Assigned task:
How many lines of the entries hold the string "blue"? Reply with the number alone.

Extracted entries:

Segment Open

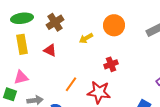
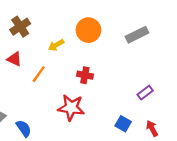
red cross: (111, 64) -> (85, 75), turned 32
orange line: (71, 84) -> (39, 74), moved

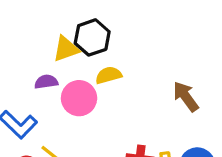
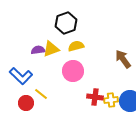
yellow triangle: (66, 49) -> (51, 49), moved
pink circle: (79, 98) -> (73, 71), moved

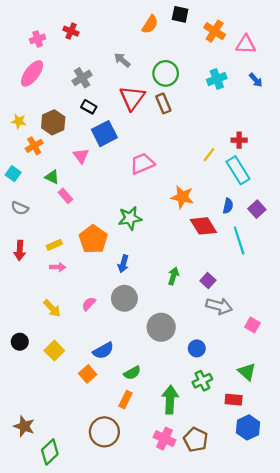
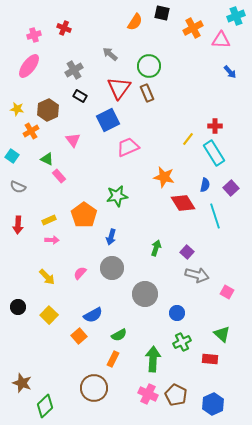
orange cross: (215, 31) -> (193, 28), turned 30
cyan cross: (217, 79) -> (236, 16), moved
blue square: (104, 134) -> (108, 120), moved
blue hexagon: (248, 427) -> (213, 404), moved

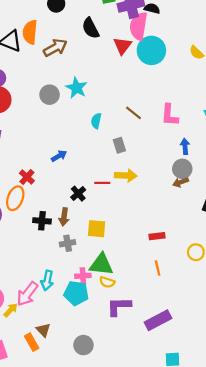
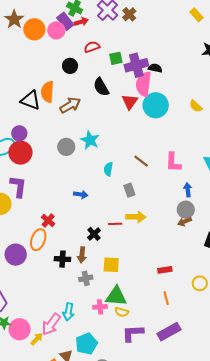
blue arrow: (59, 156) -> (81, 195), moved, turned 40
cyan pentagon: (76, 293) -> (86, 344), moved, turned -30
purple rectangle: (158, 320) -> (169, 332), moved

Segment Closed
Segment Open

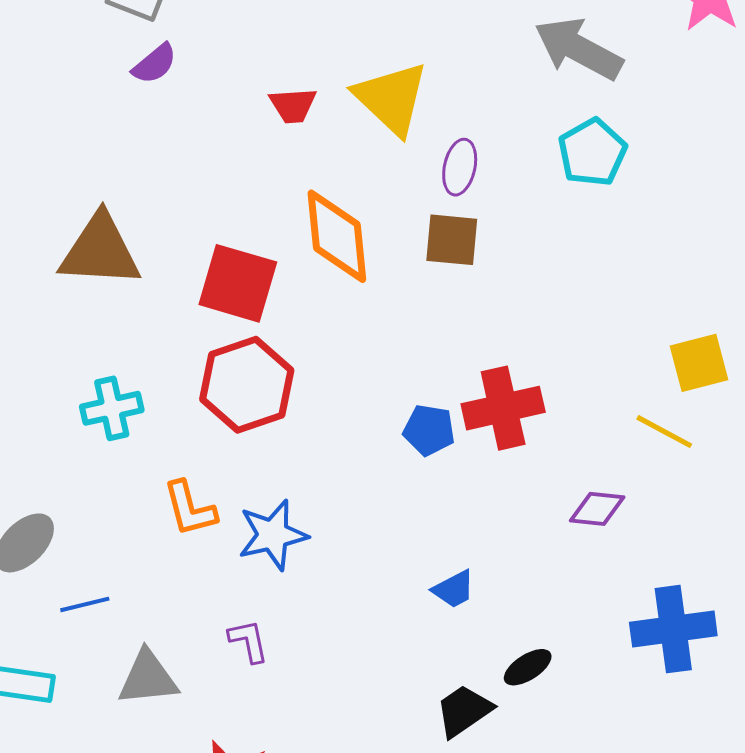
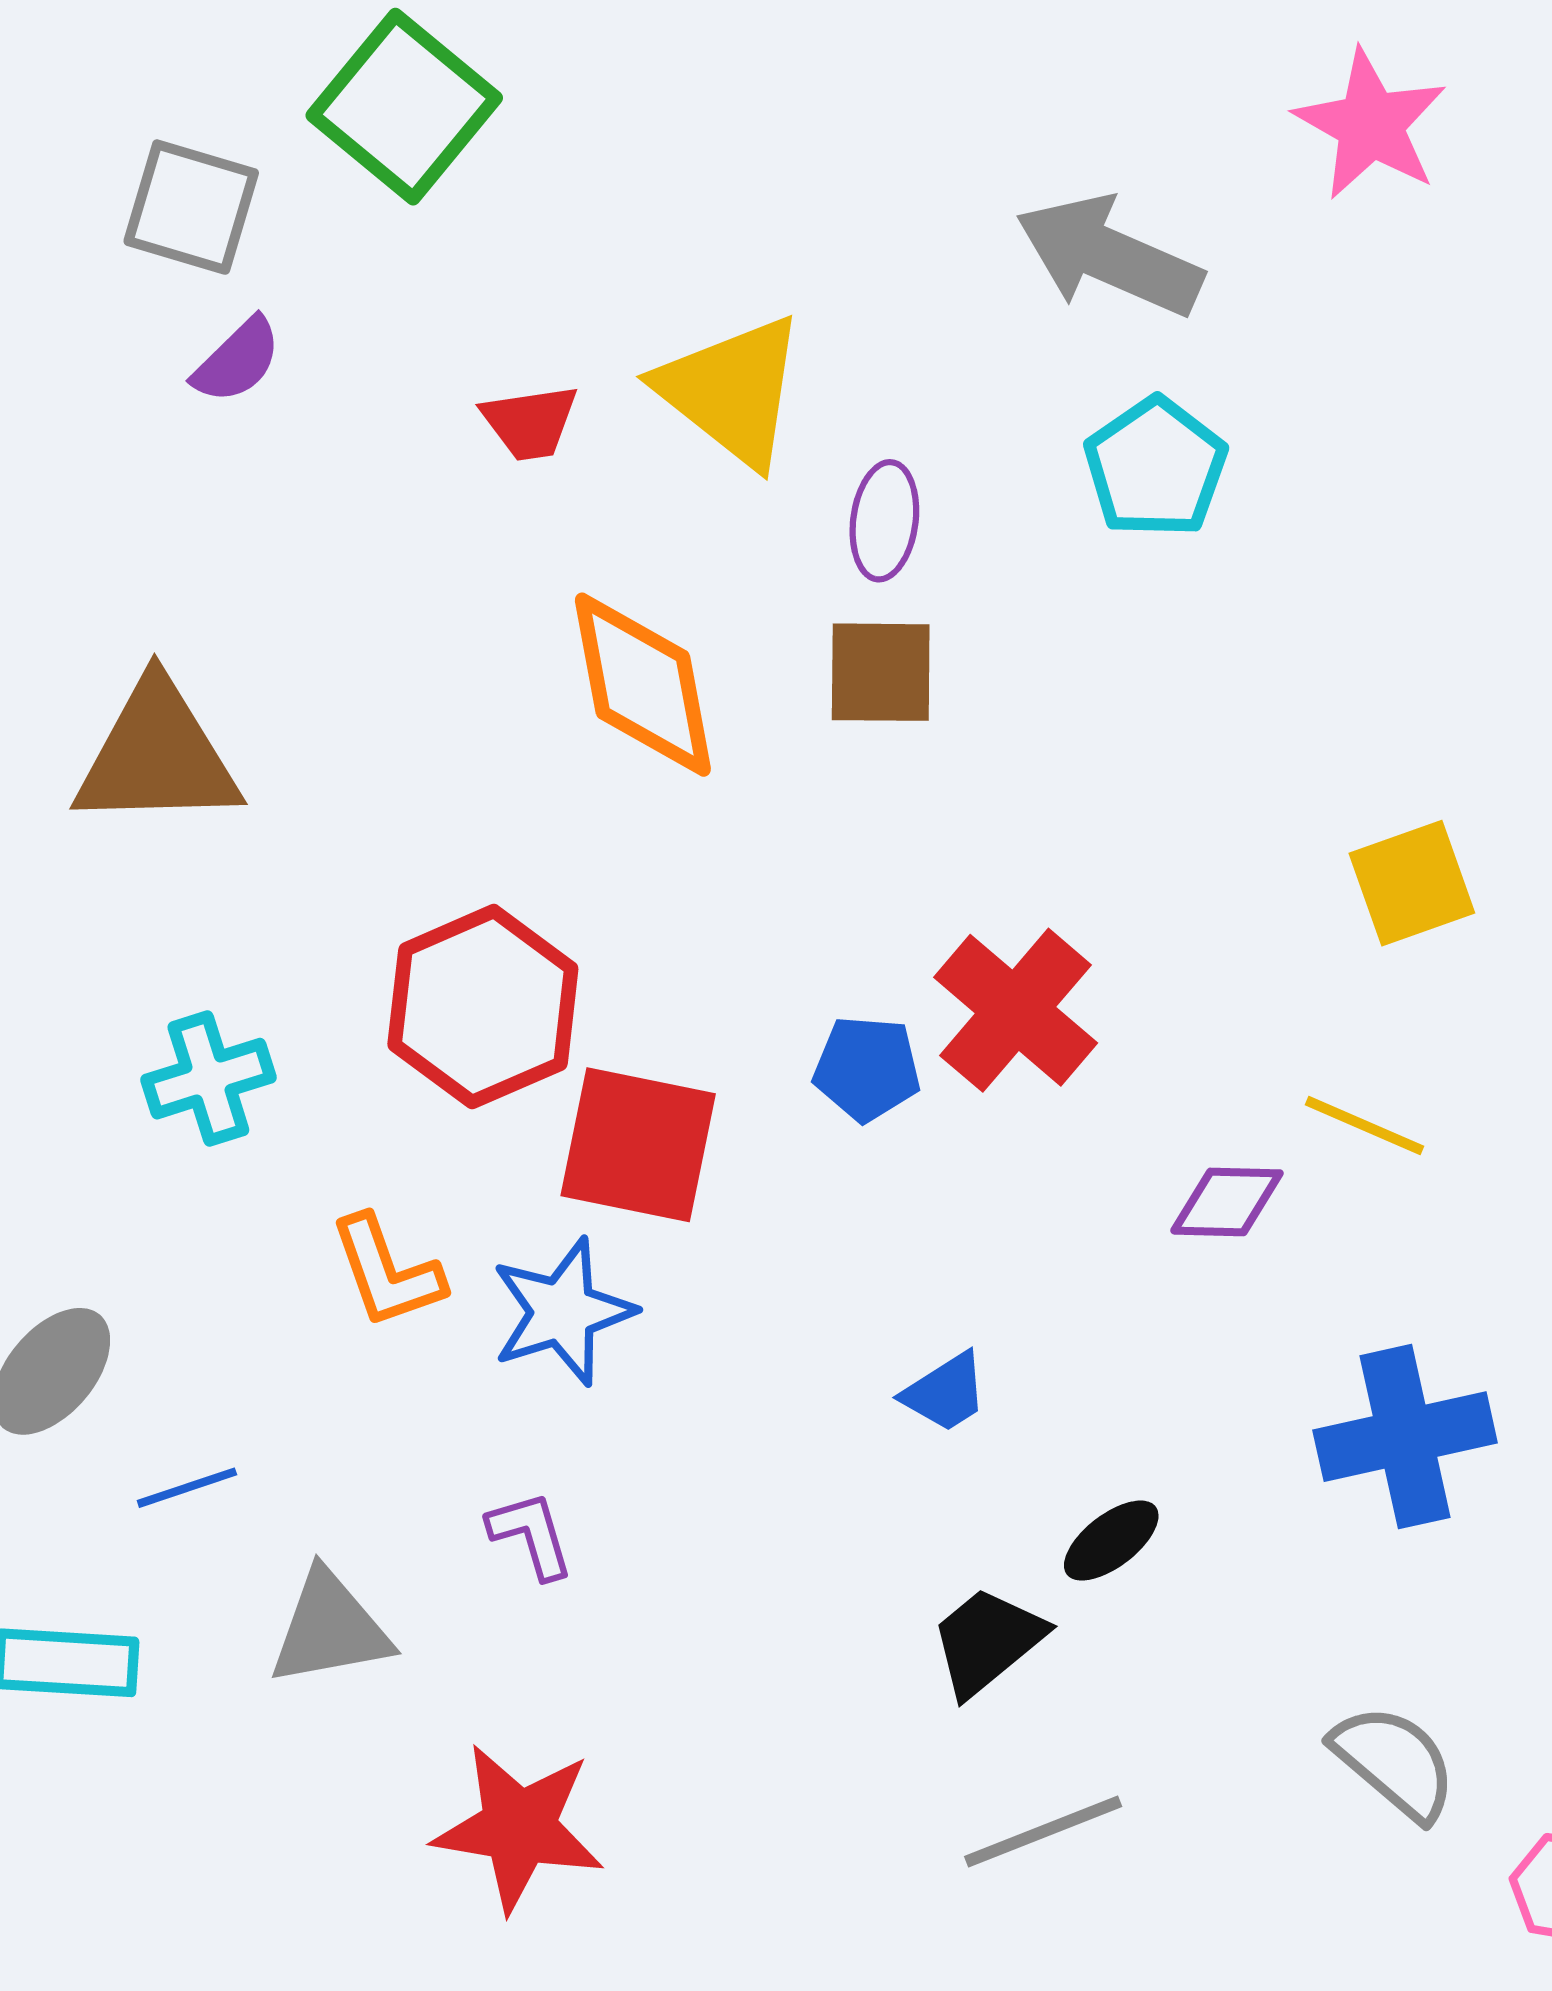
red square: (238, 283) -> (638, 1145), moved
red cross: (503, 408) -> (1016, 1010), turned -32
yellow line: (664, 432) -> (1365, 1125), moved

Segment Closed

Your response:
3